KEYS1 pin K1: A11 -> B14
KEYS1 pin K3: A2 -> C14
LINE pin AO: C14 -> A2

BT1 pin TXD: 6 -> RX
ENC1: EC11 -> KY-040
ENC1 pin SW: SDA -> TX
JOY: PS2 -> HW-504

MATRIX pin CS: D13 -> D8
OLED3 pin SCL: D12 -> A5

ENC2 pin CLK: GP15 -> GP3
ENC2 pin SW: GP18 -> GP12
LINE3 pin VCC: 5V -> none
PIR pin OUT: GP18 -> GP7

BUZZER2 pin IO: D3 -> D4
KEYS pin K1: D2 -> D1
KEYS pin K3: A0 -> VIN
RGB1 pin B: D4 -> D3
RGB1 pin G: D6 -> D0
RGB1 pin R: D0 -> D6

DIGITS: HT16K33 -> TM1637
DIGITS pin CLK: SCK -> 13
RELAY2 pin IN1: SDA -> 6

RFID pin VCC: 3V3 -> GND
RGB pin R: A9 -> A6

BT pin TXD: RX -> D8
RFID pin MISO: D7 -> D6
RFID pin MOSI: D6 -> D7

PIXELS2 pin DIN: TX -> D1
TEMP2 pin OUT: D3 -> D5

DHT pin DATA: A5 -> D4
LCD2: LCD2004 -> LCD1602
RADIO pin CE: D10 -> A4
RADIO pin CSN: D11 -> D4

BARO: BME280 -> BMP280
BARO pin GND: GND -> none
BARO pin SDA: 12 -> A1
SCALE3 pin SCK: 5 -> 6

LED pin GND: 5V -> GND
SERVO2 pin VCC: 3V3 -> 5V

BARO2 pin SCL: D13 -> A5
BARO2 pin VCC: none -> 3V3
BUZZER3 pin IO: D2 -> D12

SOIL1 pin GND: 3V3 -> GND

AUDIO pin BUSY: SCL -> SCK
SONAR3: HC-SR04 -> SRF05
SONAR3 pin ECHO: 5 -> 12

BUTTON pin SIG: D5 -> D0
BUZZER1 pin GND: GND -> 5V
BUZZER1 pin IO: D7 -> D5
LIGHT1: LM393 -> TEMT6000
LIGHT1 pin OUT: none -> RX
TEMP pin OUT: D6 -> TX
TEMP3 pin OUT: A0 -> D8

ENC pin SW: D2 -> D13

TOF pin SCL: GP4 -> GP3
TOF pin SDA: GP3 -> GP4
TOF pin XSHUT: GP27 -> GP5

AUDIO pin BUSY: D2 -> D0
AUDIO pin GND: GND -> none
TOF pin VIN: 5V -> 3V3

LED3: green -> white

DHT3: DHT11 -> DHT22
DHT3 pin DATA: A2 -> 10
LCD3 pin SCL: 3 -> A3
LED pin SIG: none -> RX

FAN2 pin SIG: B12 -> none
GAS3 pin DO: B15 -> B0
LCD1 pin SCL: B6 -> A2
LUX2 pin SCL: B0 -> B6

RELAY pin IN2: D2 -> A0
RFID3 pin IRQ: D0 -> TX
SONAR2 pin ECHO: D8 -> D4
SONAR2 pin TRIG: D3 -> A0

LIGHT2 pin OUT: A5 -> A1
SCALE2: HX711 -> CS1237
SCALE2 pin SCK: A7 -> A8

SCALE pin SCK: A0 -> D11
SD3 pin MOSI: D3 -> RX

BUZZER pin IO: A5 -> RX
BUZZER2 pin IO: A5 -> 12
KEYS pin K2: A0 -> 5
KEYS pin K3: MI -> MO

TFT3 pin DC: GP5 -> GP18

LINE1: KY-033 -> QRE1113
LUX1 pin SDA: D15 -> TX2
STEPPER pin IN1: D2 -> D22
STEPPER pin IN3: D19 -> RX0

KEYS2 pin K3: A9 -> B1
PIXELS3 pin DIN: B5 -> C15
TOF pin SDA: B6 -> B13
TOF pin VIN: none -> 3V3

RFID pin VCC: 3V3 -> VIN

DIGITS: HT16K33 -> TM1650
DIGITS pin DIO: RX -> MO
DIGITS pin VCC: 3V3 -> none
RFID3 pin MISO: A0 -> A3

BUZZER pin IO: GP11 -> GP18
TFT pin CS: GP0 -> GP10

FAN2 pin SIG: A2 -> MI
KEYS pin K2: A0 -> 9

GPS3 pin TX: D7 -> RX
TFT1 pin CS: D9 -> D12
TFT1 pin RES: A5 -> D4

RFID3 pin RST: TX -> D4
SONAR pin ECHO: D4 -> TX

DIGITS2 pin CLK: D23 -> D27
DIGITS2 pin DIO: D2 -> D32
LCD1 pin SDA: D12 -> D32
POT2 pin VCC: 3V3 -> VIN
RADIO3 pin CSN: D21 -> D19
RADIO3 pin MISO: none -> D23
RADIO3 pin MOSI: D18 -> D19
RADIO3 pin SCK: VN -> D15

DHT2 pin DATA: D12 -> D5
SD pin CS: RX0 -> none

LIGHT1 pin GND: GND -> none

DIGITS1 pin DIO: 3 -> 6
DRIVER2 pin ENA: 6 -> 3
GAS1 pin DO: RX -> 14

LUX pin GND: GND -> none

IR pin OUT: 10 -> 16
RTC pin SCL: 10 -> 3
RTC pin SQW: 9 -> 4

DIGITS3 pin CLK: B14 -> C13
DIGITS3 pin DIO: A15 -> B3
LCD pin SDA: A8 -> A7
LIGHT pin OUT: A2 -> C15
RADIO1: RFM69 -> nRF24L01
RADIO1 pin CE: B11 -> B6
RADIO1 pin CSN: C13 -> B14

*AIM OF THE EXERCISE*. All lines from the one that contains "RFID pin VCC: 3V3 -> VIN" through the end of the listing above should be copied exactly, with nothing else.

*RESULT OF THIS TASK*.
RFID pin VCC: 3V3 -> VIN

DIGITS: HT16K33 -> TM1650
DIGITS pin DIO: RX -> MO
DIGITS pin VCC: 3V3 -> none
RFID3 pin MISO: A0 -> A3

BUZZER pin IO: GP11 -> GP18
TFT pin CS: GP0 -> GP10

FAN2 pin SIG: A2 -> MI
KEYS pin K2: A0 -> 9

GPS3 pin TX: D7 -> RX
TFT1 pin CS: D9 -> D12
TFT1 pin RES: A5 -> D4

RFID3 pin RST: TX -> D4
SONAR pin ECHO: D4 -> TX

DIGITS2 pin CLK: D23 -> D27
DIGITS2 pin DIO: D2 -> D32
LCD1 pin SDA: D12 -> D32
POT2 pin VCC: 3V3 -> VIN
RADIO3 pin CSN: D21 -> D19
RADIO3 pin MISO: none -> D23
RADIO3 pin MOSI: D18 -> D19
RADIO3 pin SCK: VN -> D15

DHT2 pin DATA: D12 -> D5
SD pin CS: RX0 -> none

LIGHT1 pin GND: GND -> none

DIGITS1 pin DIO: 3 -> 6
DRIVER2 pin ENA: 6 -> 3
GAS1 pin DO: RX -> 14

LUX pin GND: GND -> none

IR pin OUT: 10 -> 16
RTC pin SCL: 10 -> 3
RTC pin SQW: 9 -> 4

DIGITS3 pin CLK: B14 -> C13
DIGITS3 pin DIO: A15 -> B3
LCD pin SDA: A8 -> A7
LIGHT pin OUT: A2 -> C15
RADIO1: RFM69 -> nRF24L01
RADIO1 pin CE: B11 -> B6
RADIO1 pin CSN: C13 -> B14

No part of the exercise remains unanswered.